INSTRUCTIONS FOR THE TASK
Find the line below with "grey car: 3 -> 0". Print it and every line after it exactly, through the last line, leaving out the pictures.

BEGIN DATA SUPPLIED

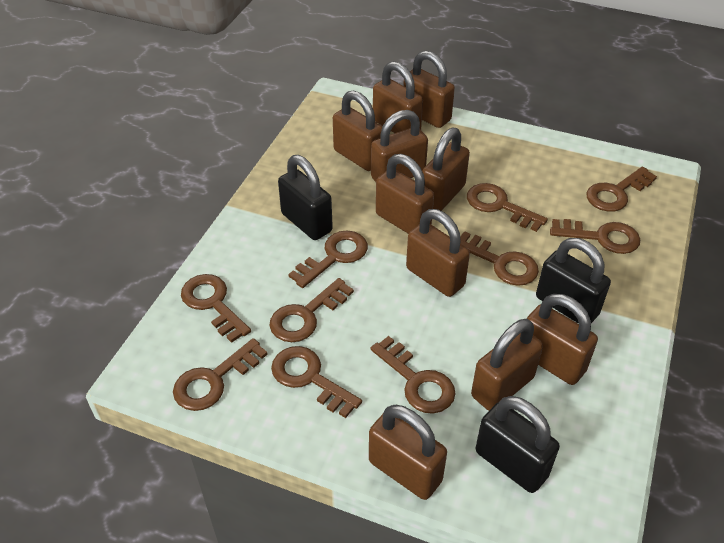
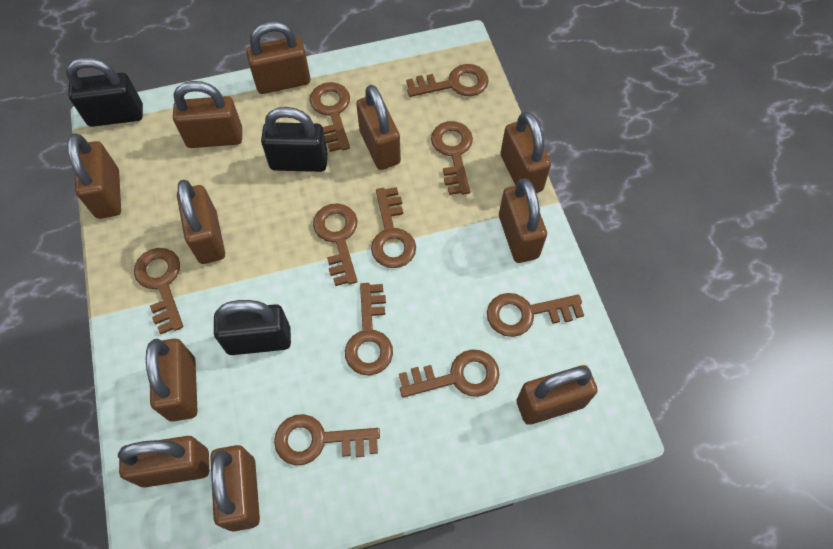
brown padlock: 10 -> 11

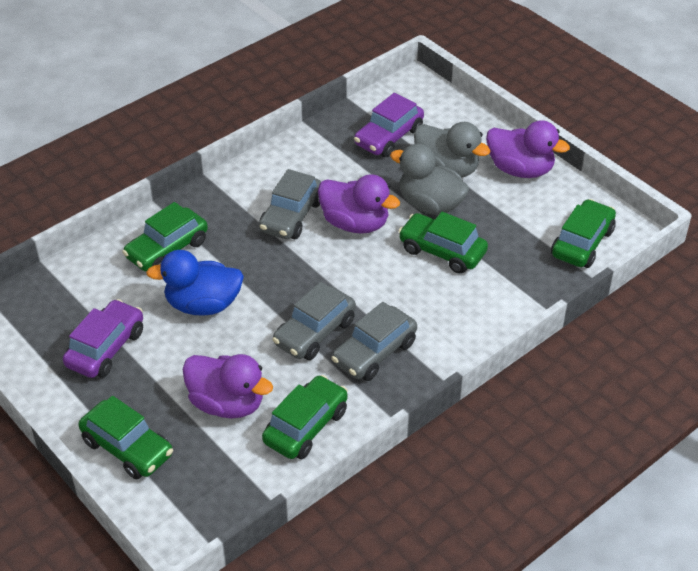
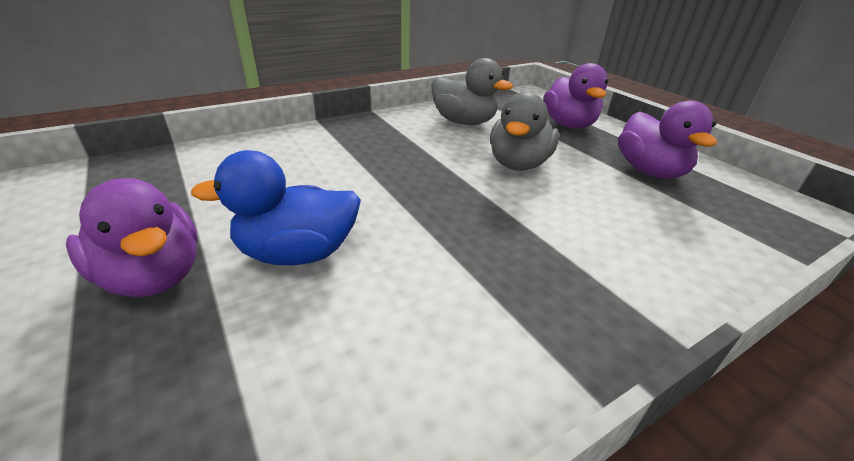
green car: 5 -> 0
grey car: 3 -> 0
purple car: 2 -> 0

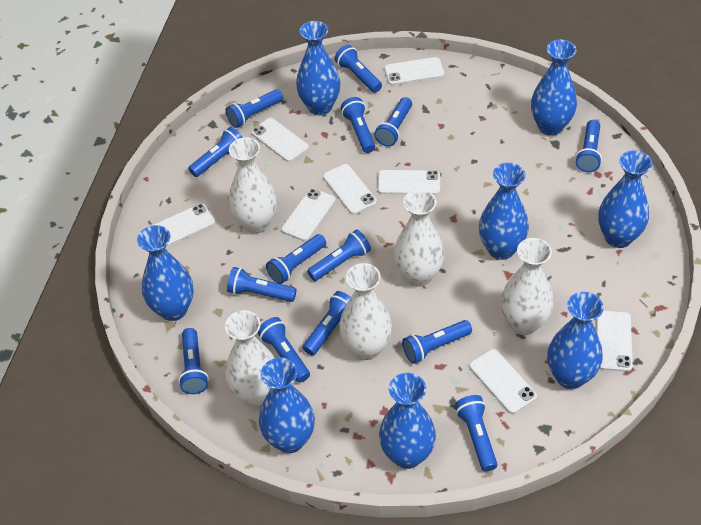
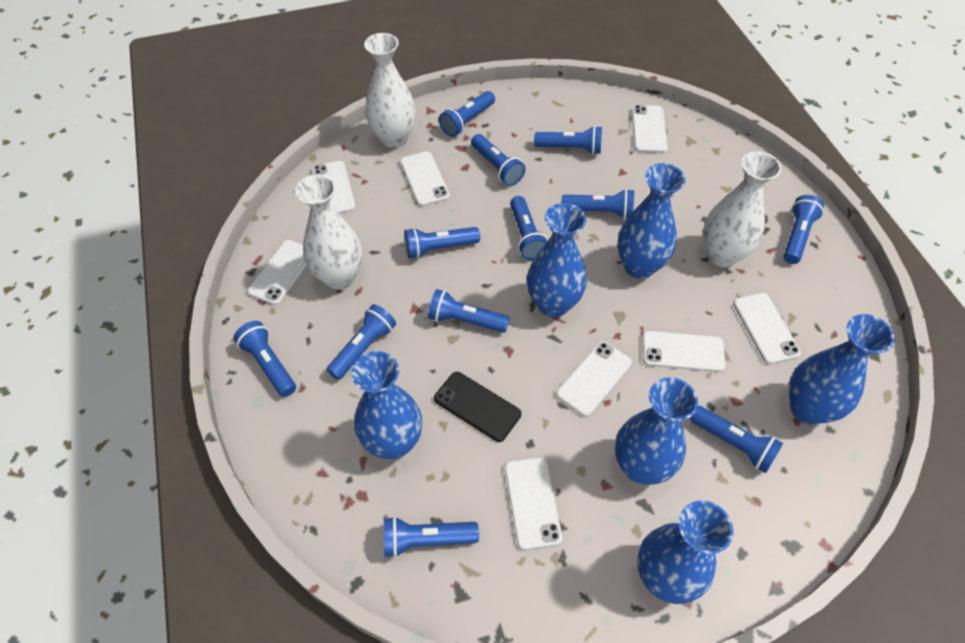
black phone: 0 -> 1
blue flashlight: 14 -> 12
blue vase: 8 -> 6
white vase: 5 -> 3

END DATA SUPPLIED

EXERCISE OUTPUT
grey car: 3 -> 0
purple car: 2 -> 0

black phone: 0 -> 1
blue flashlight: 14 -> 12
blue vase: 8 -> 6
white vase: 5 -> 3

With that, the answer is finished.